#### Instructions for the task:
For the data below, restate word for word only the lines from the line containing "POT3: 50k -> 5k" through the line containing "LIGHT pin OUT: D3 -> D7", both ends included.

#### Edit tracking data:
=== Begin Enclosure ===

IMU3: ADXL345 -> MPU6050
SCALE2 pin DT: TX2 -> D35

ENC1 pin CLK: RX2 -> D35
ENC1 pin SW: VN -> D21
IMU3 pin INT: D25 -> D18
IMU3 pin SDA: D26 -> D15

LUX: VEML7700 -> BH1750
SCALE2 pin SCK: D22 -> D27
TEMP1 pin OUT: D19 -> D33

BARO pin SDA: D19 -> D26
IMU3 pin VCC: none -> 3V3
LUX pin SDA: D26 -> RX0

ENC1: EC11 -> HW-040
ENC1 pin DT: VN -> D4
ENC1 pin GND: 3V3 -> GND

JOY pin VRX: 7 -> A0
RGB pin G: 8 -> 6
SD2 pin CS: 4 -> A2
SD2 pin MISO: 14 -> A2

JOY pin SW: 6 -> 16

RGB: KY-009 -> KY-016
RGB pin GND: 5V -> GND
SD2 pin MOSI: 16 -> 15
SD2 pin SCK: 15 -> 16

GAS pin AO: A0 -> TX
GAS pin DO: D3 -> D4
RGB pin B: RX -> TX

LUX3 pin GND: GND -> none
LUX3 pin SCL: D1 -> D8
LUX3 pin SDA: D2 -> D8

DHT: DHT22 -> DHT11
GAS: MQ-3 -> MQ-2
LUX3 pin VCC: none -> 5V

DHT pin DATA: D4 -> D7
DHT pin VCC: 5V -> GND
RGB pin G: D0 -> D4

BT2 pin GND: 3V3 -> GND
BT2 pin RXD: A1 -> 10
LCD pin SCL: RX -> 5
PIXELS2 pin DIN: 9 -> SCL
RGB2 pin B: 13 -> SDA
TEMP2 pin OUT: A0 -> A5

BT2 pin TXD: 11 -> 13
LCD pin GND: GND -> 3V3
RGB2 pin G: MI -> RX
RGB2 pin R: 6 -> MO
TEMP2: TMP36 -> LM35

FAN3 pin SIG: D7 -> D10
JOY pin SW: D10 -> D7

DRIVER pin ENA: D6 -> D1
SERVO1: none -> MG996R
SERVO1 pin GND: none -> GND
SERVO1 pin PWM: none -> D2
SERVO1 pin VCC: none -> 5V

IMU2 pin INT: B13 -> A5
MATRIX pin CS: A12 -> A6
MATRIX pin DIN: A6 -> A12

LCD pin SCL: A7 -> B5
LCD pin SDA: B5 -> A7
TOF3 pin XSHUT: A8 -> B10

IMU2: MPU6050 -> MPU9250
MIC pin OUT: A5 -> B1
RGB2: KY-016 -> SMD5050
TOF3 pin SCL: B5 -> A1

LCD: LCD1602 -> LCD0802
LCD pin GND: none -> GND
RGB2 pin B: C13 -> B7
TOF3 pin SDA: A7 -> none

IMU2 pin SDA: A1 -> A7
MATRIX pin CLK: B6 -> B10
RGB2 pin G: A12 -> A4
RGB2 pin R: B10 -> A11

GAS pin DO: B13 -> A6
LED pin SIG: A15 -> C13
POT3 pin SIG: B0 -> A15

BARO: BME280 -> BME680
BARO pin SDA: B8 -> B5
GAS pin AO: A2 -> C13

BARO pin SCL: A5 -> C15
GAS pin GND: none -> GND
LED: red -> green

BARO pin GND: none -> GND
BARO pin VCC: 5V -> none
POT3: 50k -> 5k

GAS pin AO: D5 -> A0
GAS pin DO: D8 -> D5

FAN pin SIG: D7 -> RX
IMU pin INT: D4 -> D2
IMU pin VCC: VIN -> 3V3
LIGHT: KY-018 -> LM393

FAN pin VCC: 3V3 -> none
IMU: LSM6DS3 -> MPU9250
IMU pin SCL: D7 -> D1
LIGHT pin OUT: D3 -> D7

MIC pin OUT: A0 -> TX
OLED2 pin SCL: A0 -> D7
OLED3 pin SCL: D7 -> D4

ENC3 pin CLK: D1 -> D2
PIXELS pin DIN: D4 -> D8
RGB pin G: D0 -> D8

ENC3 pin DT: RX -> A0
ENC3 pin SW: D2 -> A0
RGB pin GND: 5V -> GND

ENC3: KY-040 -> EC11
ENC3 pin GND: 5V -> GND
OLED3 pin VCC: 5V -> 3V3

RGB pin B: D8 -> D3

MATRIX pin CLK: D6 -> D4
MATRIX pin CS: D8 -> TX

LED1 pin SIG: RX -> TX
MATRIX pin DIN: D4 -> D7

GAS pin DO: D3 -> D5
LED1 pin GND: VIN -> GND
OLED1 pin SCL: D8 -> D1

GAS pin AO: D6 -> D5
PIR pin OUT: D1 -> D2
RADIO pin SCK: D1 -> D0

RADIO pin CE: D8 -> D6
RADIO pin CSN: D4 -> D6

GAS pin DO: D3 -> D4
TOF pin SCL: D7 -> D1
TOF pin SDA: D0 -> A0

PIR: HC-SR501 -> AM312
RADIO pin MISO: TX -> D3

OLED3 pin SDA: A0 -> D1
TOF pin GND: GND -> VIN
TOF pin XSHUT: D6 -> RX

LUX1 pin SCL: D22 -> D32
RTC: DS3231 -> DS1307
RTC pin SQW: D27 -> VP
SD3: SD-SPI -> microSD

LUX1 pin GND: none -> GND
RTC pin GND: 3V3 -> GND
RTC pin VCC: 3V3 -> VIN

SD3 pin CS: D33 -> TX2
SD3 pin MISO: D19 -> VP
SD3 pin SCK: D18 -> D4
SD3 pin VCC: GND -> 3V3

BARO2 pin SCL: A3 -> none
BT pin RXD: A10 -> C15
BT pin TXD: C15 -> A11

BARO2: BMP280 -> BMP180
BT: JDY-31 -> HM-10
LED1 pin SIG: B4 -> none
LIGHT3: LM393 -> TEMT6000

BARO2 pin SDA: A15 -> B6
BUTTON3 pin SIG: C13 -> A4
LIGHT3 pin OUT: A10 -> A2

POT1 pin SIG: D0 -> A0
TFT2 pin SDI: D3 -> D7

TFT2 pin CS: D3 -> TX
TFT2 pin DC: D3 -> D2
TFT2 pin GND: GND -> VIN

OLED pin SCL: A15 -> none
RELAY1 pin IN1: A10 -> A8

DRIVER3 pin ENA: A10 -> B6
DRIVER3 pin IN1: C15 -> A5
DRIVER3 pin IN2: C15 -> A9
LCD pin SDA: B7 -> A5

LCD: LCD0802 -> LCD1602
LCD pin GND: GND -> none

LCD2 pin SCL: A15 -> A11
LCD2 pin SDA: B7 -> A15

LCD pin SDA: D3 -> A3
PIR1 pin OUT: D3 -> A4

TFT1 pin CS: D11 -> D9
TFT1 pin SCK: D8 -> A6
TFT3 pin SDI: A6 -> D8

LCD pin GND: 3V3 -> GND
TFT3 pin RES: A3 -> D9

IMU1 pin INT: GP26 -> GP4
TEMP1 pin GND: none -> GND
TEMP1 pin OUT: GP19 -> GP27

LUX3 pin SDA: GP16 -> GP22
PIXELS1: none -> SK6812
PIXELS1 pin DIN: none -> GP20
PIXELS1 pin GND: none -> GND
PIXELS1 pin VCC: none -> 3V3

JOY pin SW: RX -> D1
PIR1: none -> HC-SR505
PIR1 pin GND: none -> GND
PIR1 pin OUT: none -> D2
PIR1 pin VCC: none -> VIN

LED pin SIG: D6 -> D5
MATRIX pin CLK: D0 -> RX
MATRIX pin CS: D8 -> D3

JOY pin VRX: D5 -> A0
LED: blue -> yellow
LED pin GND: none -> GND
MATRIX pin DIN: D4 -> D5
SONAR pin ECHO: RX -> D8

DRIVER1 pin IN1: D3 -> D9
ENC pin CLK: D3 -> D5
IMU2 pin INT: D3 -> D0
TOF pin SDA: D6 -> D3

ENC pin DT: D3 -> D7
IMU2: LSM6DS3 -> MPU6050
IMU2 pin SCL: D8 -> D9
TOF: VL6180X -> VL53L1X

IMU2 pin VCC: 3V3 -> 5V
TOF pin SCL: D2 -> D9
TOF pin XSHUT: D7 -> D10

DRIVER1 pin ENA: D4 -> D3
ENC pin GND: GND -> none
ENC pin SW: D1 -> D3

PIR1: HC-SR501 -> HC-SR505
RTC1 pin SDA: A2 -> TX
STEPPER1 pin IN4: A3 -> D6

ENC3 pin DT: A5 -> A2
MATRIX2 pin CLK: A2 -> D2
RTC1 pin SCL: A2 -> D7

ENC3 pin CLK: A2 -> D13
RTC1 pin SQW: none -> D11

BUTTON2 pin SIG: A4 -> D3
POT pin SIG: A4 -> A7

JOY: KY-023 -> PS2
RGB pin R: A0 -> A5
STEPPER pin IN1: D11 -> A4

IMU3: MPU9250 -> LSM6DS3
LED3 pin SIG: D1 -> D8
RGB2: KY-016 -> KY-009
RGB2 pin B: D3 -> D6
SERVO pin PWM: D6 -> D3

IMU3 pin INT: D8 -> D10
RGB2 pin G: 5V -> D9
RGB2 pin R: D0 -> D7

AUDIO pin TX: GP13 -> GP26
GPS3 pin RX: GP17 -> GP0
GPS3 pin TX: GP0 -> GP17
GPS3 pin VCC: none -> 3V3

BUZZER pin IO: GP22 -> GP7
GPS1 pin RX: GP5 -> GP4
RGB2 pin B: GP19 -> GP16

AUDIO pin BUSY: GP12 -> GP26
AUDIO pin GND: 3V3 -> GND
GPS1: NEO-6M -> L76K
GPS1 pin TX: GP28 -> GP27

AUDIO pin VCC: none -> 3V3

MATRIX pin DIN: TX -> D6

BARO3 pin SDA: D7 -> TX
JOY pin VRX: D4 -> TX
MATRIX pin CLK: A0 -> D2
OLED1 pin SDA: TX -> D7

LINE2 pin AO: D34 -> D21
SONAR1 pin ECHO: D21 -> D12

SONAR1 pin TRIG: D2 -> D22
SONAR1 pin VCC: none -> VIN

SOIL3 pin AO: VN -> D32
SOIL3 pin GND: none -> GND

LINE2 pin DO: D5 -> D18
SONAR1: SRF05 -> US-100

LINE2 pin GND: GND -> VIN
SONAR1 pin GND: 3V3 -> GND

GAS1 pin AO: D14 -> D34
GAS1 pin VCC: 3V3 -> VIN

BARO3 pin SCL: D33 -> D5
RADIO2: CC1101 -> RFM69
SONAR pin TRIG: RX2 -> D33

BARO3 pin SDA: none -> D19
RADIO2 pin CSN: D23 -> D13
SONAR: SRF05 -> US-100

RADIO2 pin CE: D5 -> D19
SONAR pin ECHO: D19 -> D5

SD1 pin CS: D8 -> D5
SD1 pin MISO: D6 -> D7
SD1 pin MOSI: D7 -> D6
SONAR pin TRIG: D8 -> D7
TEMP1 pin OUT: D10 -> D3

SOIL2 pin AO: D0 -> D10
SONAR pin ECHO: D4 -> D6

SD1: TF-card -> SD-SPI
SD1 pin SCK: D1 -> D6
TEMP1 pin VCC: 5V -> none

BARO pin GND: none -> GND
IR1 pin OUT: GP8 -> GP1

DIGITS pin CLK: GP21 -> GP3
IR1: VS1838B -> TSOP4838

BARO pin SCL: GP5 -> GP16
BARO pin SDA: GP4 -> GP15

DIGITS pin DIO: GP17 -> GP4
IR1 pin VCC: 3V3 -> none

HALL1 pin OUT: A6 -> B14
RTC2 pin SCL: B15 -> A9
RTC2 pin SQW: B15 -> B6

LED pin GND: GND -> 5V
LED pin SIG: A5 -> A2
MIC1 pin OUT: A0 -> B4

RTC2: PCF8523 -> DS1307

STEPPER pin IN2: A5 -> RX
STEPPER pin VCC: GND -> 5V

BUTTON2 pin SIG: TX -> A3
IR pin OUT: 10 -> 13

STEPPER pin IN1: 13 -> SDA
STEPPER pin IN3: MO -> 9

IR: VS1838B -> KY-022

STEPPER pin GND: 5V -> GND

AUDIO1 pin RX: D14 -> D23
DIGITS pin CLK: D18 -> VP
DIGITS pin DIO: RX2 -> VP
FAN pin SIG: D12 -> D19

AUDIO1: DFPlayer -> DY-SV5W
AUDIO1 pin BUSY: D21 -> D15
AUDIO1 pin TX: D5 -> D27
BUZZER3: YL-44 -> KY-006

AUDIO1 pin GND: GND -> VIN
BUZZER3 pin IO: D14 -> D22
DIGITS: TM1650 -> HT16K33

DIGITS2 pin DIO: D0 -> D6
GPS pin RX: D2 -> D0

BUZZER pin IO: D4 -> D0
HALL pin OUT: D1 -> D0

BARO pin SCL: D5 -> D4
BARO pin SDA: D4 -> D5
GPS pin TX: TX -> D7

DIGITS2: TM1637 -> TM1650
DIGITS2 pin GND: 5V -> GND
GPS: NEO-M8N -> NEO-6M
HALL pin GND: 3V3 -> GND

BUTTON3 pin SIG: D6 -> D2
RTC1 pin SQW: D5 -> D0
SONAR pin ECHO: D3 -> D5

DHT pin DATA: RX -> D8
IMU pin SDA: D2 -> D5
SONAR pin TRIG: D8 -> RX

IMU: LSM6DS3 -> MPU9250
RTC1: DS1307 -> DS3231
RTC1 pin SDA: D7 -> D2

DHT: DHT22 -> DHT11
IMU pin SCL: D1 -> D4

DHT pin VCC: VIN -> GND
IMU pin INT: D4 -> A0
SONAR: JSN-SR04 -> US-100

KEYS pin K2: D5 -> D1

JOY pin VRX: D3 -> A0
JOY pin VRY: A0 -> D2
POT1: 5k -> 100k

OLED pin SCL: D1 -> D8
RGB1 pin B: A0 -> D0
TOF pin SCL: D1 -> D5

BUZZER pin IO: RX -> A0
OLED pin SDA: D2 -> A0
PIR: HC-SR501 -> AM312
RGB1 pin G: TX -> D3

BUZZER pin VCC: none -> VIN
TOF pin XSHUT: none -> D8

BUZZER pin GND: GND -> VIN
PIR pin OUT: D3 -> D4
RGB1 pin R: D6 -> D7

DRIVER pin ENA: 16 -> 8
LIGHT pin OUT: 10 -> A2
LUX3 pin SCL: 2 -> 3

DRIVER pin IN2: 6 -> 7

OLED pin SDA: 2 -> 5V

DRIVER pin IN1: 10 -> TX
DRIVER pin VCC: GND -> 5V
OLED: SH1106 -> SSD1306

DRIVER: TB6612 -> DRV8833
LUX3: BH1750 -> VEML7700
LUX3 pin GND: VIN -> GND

=== End Enclosure ===

#### Solution to the exercise:
POT3: 50k -> 5k

GAS pin AO: D5 -> A0
GAS pin DO: D8 -> D5

FAN pin SIG: D7 -> RX
IMU pin INT: D4 -> D2
IMU pin VCC: VIN -> 3V3
LIGHT: KY-018 -> LM393

FAN pin VCC: 3V3 -> none
IMU: LSM6DS3 -> MPU9250
IMU pin SCL: D7 -> D1
LIGHT pin OUT: D3 -> D7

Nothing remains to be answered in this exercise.